= Exercise goal =
Each line below must be set down exactly as it stands.

■ ■ ■ ■ ■ ■ ■

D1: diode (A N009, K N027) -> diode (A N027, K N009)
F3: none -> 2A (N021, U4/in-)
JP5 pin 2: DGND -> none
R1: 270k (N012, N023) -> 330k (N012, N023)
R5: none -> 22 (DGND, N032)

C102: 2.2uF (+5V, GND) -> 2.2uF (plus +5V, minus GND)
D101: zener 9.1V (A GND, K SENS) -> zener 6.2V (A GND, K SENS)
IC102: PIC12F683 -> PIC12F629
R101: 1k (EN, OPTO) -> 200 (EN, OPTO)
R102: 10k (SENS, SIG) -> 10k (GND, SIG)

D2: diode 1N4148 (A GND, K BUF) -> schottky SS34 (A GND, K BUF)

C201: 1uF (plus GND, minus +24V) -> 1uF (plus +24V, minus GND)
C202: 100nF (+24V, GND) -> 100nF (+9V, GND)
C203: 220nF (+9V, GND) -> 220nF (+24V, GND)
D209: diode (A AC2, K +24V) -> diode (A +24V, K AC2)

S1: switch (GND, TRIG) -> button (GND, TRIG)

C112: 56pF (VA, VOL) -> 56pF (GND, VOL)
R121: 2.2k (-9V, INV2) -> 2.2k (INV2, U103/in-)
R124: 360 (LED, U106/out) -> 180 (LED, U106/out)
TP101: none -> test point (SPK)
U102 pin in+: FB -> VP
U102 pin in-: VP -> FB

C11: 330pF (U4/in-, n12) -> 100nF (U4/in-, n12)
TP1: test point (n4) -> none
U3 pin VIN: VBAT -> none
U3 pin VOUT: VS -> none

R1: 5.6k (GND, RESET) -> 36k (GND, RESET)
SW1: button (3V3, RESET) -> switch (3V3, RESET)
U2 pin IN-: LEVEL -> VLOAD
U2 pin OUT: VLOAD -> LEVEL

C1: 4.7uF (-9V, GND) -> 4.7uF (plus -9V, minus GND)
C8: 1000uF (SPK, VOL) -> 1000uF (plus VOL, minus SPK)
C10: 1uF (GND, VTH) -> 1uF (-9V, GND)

■ ■ ■ ■ ■ ■ ■

= Solution to the problem =
D1: diode (A N009, K N027) -> diode (A N027, K N009)
F3: none -> 2A (N021, U4/in-)
JP5 pin 2: DGND -> none
R1: 270k (N012, N023) -> 330k (N012, N023)
R5: none -> 22 (DGND, N032)

C102: 2.2uF (+5V, GND) -> 2.2uF (plus +5V, minus GND)
D101: zener 9.1V (A GND, K SENS) -> zener 6.2V (A GND, K SENS)
IC102: PIC12F683 -> PIC12F629
R101: 1k (EN, OPTO) -> 200 (EN, OPTO)
R102: 10k (SENS, SIG) -> 10k (GND, SIG)

D2: diode 1N4148 (A GND, K BUF) -> schottky SS34 (A GND, K BUF)

C201: 1uF (plus GND, minus +24V) -> 1uF (plus +24V, minus GND)
C202: 100nF (+24V, GND) -> 100nF (+9V, GND)
C203: 220nF (+9V, GND) -> 220nF (+24V, GND)
D209: diode (A AC2, K +24V) -> diode (A +24V, K AC2)

S1: switch (GND, TRIG) -> button (GND, TRIG)

C112: 56pF (VA, VOL) -> 56pF (GND, VOL)
R121: 2.2k (-9V, INV2) -> 2.2k (INV2, U103/in-)
R124: 360 (LED, U106/out) -> 180 (LED, U106/out)
TP101: none -> test point (SPK)
U102 pin in+: FB -> VP
U102 pin in-: VP -> FB

C11: 330pF (U4/in-, n12) -> 100nF (U4/in-, n12)
TP1: test point (n4) -> none
U3 pin VIN: VBAT -> none
U3 pin VOUT: VS -> none

R1: 5.6k (GND, RESET) -> 36k (GND, RESET)
SW1: button (3V3, RESET) -> switch (3V3, RESET)
U2 pin IN-: LEVEL -> VLOAD
U2 pin OUT: VLOAD -> LEVEL

C1: 4.7uF (-9V, GND) -> 4.7uF (plus -9V, minus GND)
C8: 1000uF (SPK, VOL) -> 1000uF (plus VOL, minus SPK)
C10: 1uF (GND, VTH) -> 1uF (-9V, GND)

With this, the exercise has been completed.